AIM OF THE TASK:
Below is a listing with pictures in it; transcribe exactly the lines from the one that has "D211: schottky MBR340" through the one that has "R202: none -> 56k (GND, n21)", and omit those pictures.

MATERIAL SHOWN:
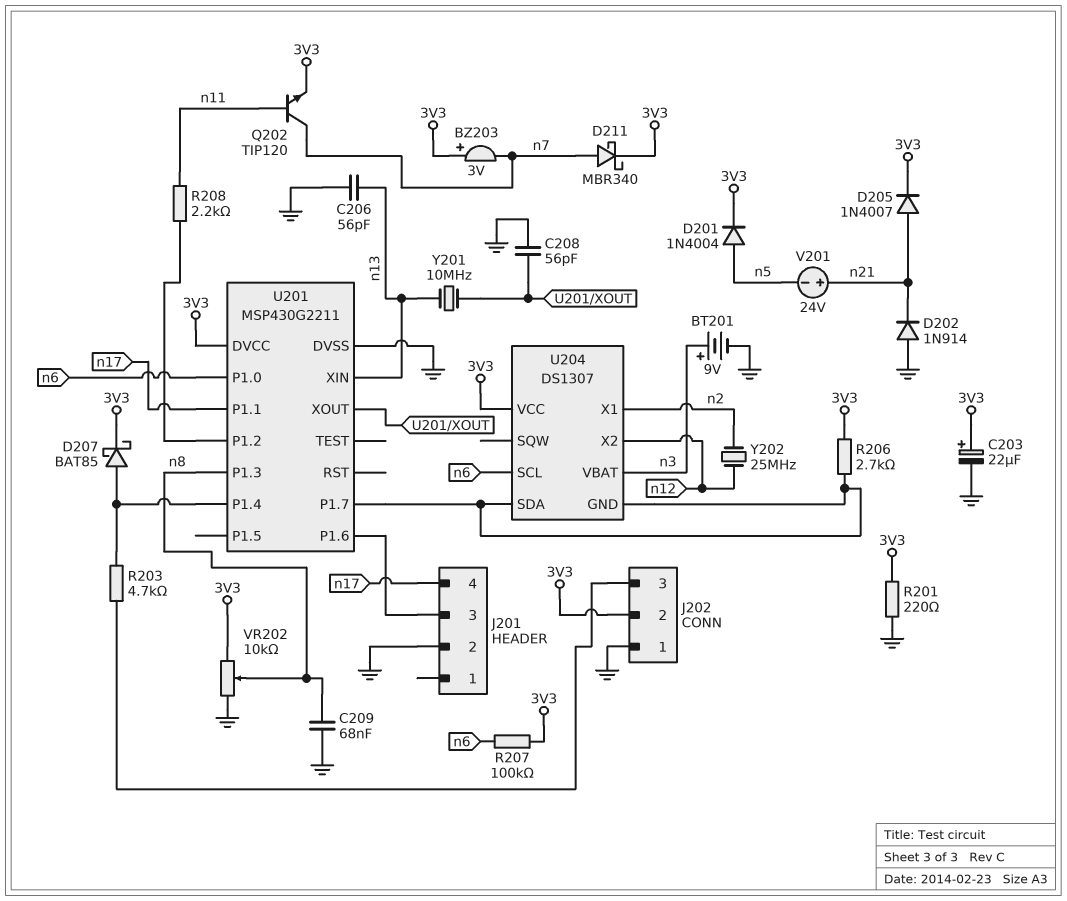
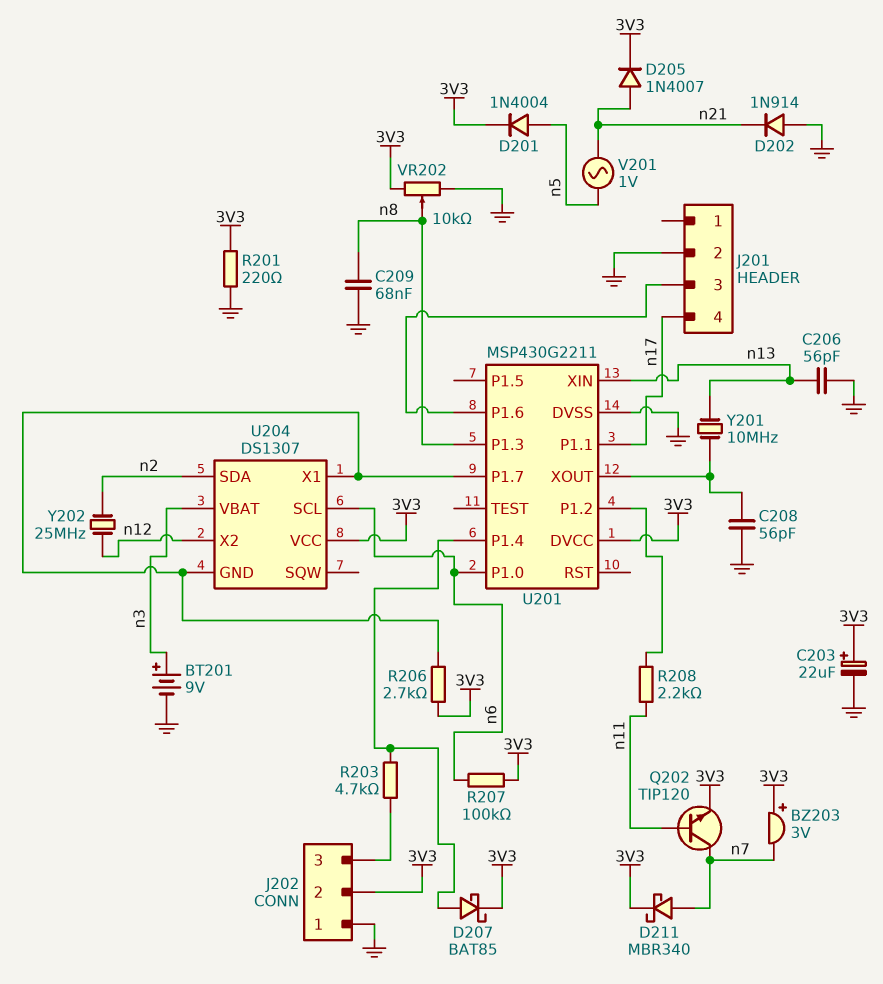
U204 pin SDA: U201/P1.7 -> n2
U204 pin X1: n2 -> U201/P1.7
V201: 24V (plus n21, minus n5) -> AC 1V (n5, n21)

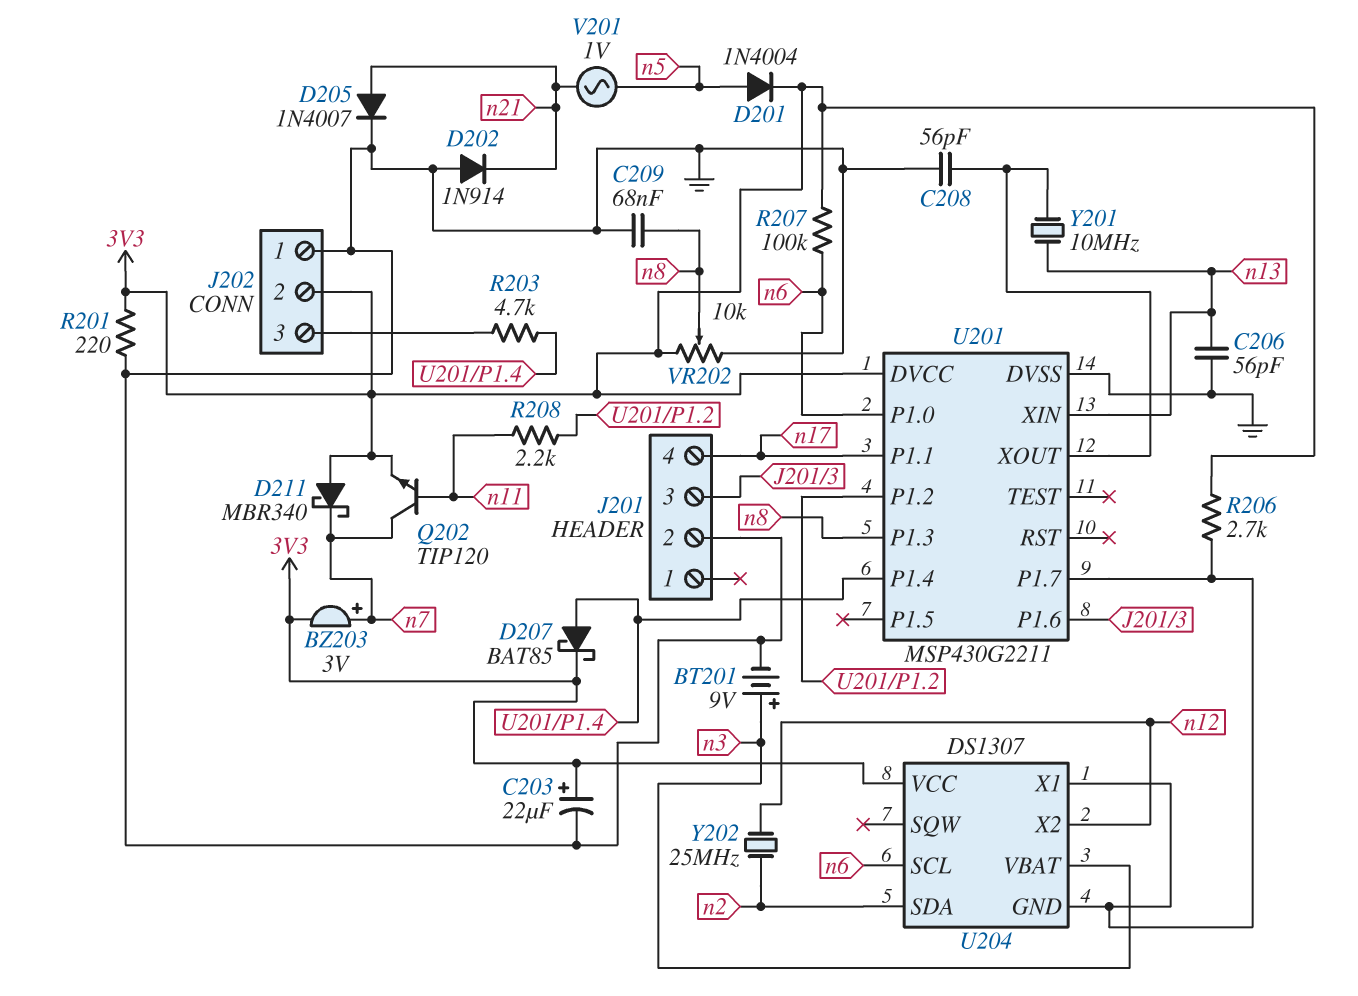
BZ203: buzzer 3V (plus 3V3, minus n7) -> buzzer 3V (plus n7, minus 3V3)
D205: diode 1N4007 (A n21, K 3V3) -> diode 1N4007 (A n21, K GND)
D211: schottky MBR340 (A n7, K 3V3) -> schottky MBR340 (A 3V3, K n7)

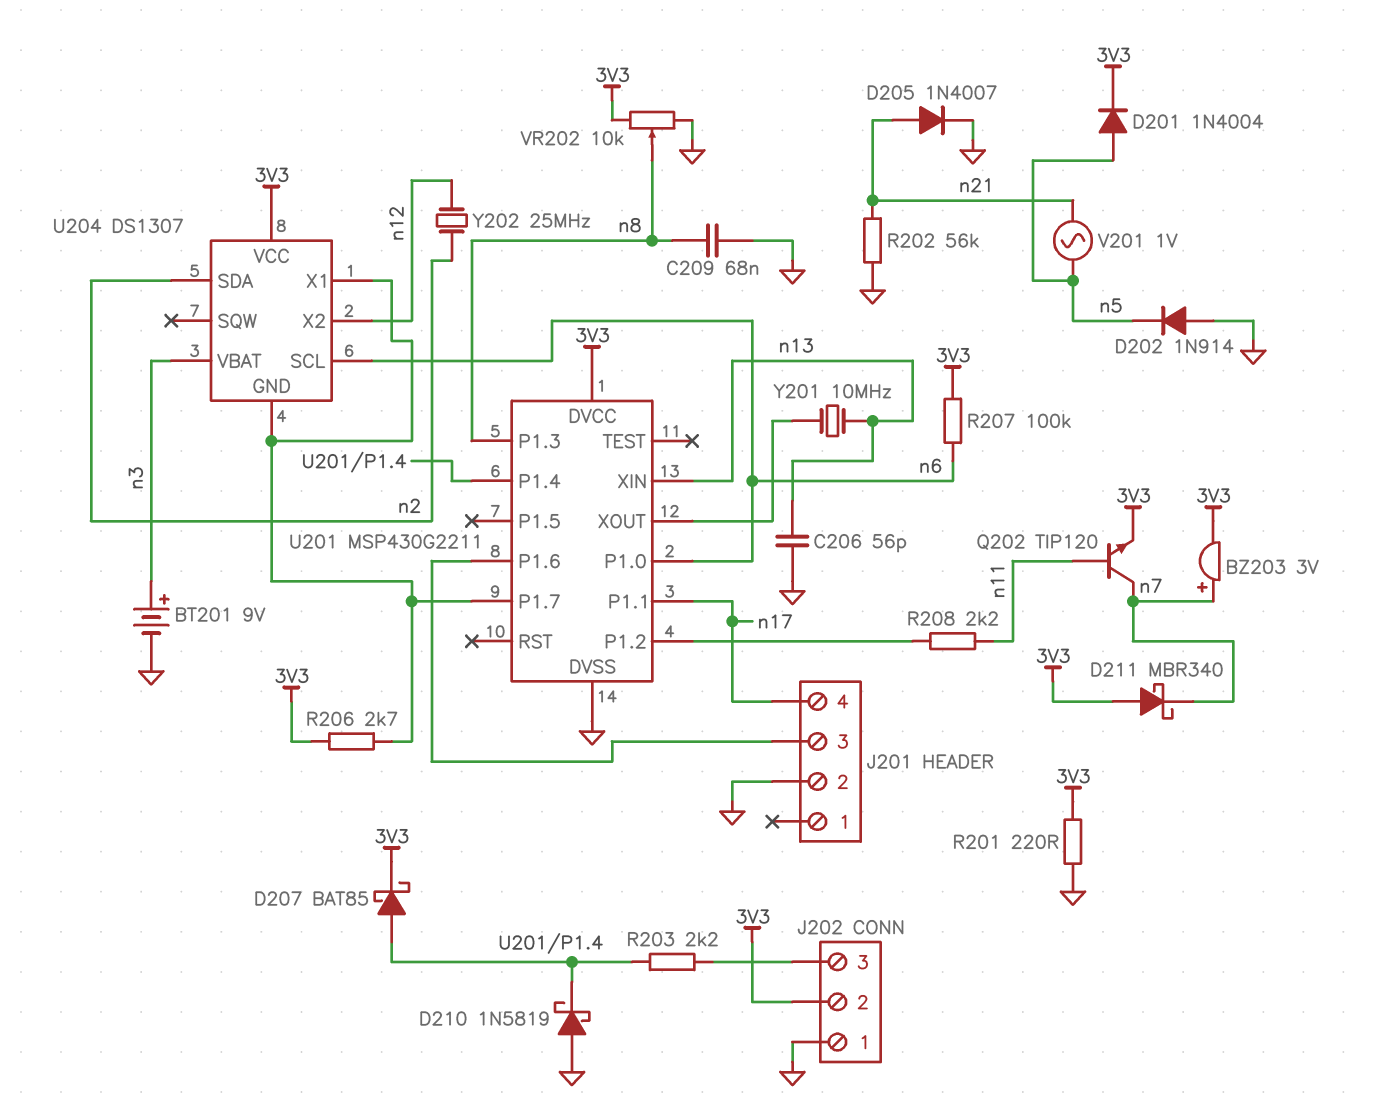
C203: 22uF (plus 3V3, minus GND) -> none
C208: 56pF (GND, U201/XOUT) -> none
D202: diode 1N914 (A GND, K n21) -> diode 1N914 (A GND, K n5)
D210: none -> schottky 1N5819 (A GND, K U201/P1.4)
R202: none -> 56k (GND, n21)
R203: 4.7k (J202/3, U201/P1.4) -> 2.2k (J202/3, U201/P1.4)

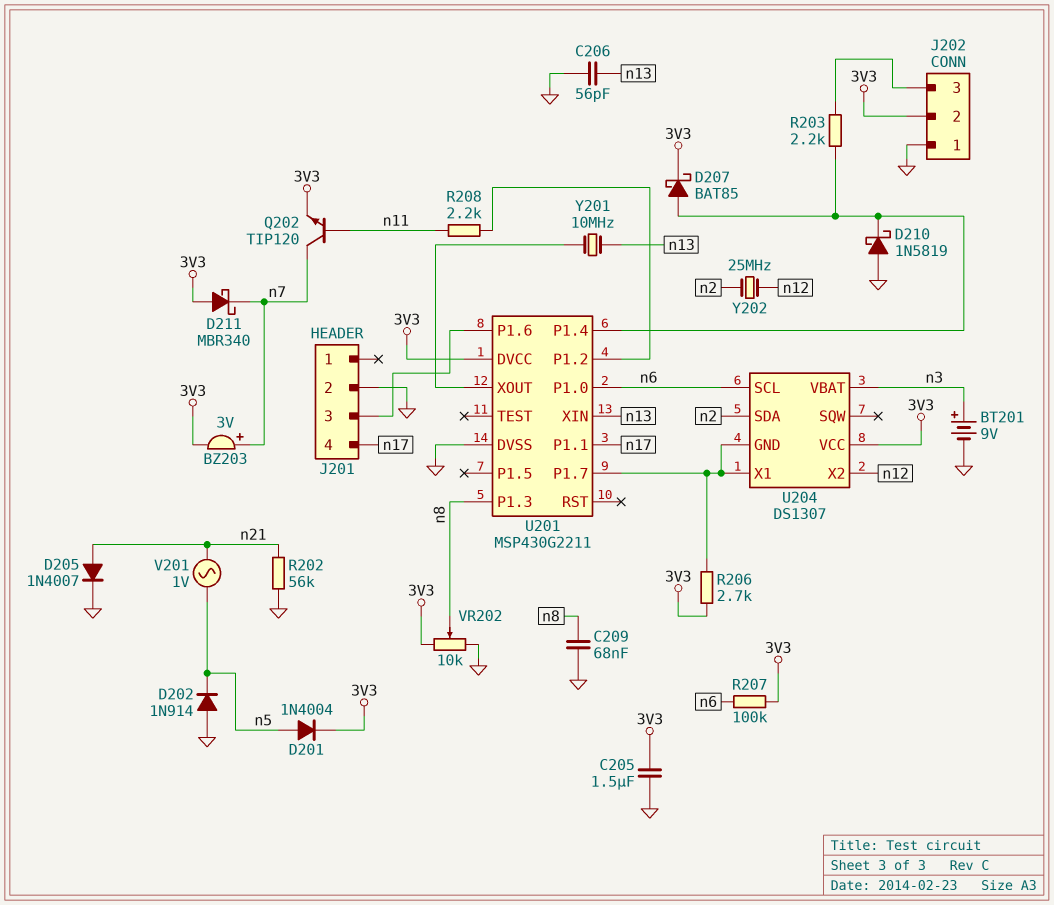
C205: none -> 1.5uF (3V3, GND)
R201: 220 (3V3, GND) -> none

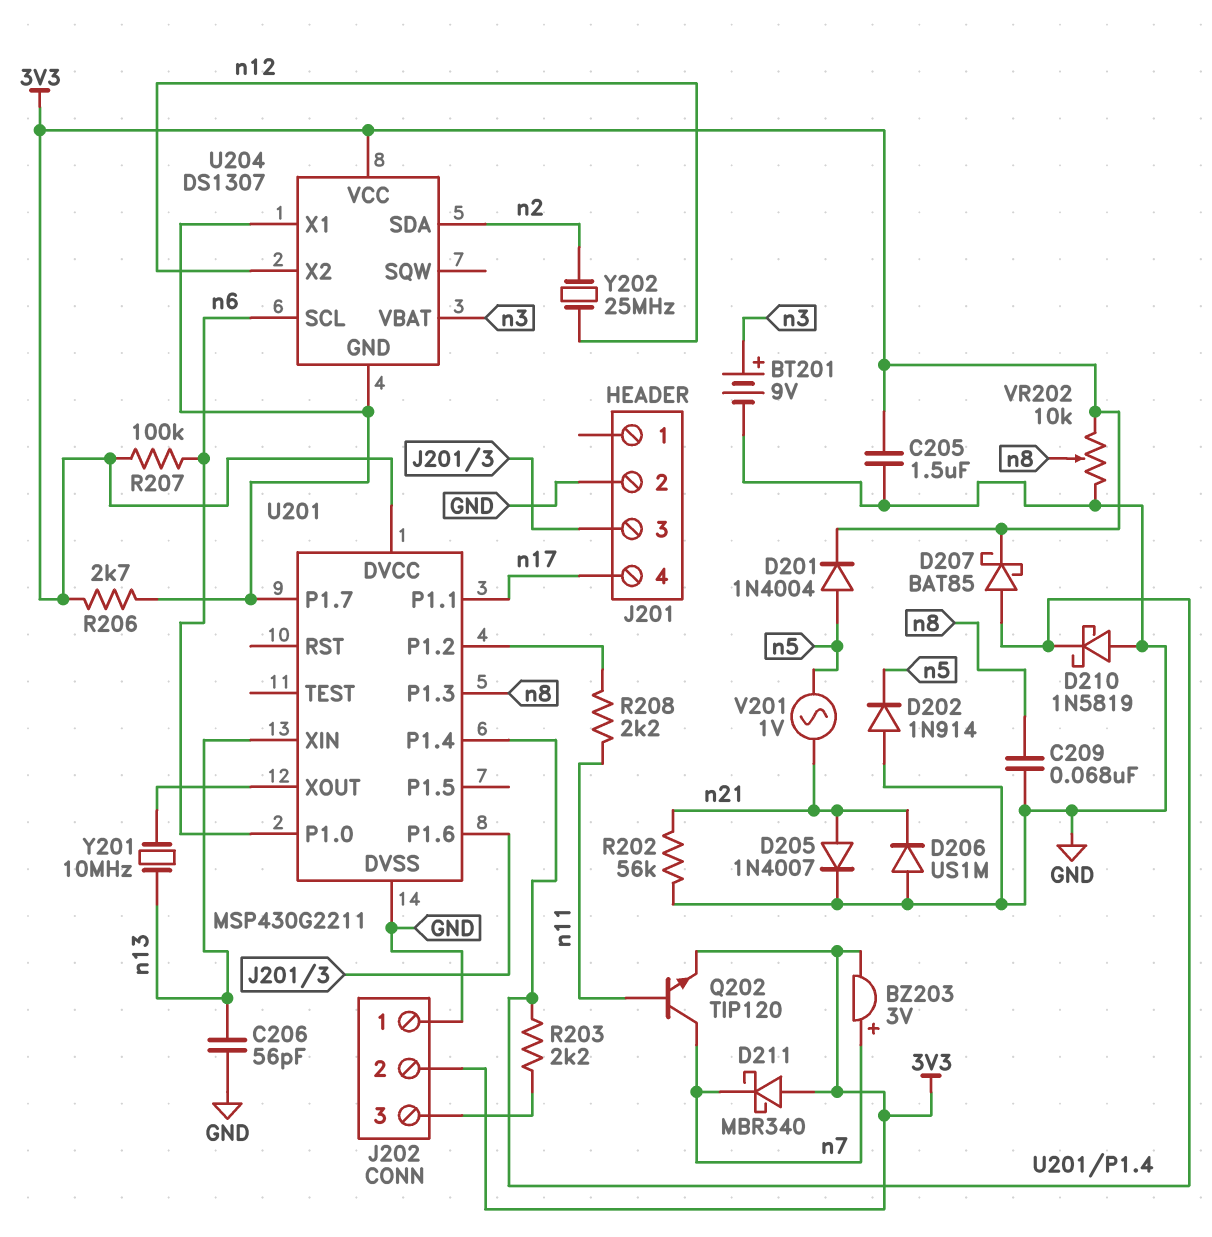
D206: none -> diode US1M (A GND, K n21)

SOLUTION:
D211: schottky MBR340 (A n7, K 3V3) -> schottky MBR340 (A 3V3, K n7)

C203: 22uF (plus 3V3, minus GND) -> none
C208: 56pF (GND, U201/XOUT) -> none
D202: diode 1N914 (A GND, K n21) -> diode 1N914 (A GND, K n5)
D210: none -> schottky 1N5819 (A GND, K U201/P1.4)
R202: none -> 56k (GND, n21)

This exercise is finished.